**EXERCISE**
Report every line below that holds the word "yellow".

**STORED DATA**
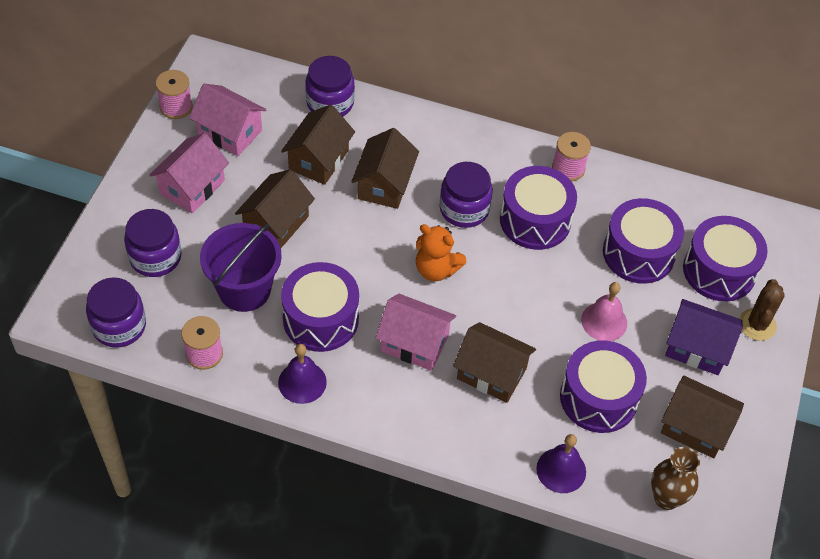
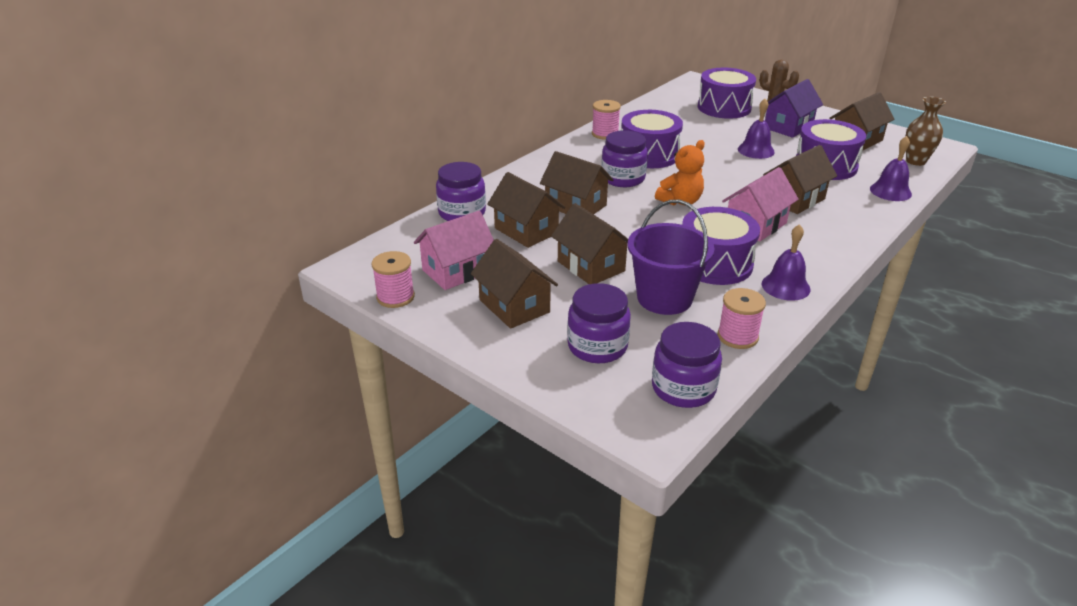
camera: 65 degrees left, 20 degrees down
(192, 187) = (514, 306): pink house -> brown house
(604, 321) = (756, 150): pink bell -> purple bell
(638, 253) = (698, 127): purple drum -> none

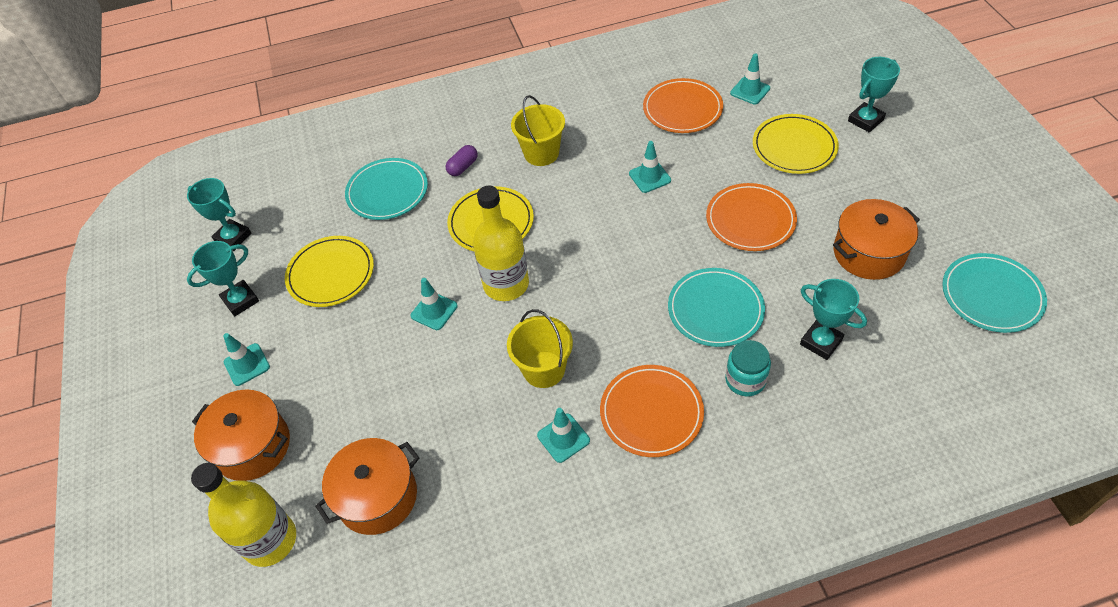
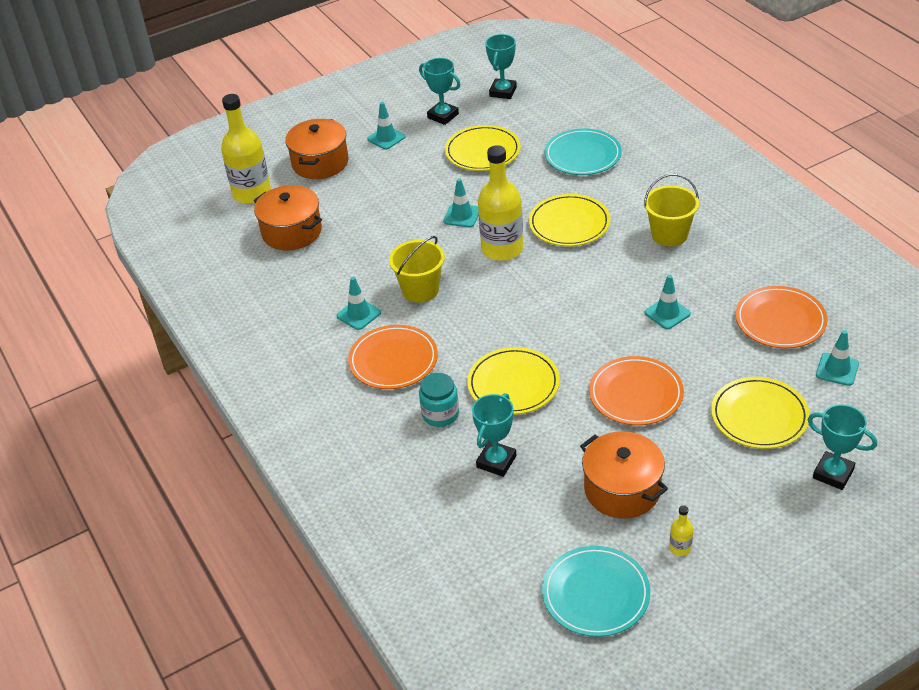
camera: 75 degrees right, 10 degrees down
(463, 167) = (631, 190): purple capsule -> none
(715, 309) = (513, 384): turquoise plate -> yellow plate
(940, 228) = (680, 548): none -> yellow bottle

---

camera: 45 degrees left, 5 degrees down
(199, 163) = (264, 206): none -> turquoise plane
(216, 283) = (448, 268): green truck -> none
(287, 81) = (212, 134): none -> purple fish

...

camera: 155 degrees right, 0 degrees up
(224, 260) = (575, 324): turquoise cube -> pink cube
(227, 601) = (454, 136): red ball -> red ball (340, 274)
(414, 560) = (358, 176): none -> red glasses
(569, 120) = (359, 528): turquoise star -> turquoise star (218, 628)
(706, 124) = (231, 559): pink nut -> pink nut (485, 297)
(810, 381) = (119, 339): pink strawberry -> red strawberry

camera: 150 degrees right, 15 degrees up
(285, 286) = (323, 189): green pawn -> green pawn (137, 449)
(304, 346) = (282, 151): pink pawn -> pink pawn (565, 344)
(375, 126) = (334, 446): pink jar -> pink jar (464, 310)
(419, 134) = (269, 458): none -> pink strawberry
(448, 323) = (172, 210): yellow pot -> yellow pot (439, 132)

**THE COMPLETED TASK**
(715, 309) = (513, 384): turquoise plate -> yellow plate
(940, 228) = (680, 548): none -> yellow bottle
(448, 323) = (172, 210): yellow pot -> yellow pot (439, 132)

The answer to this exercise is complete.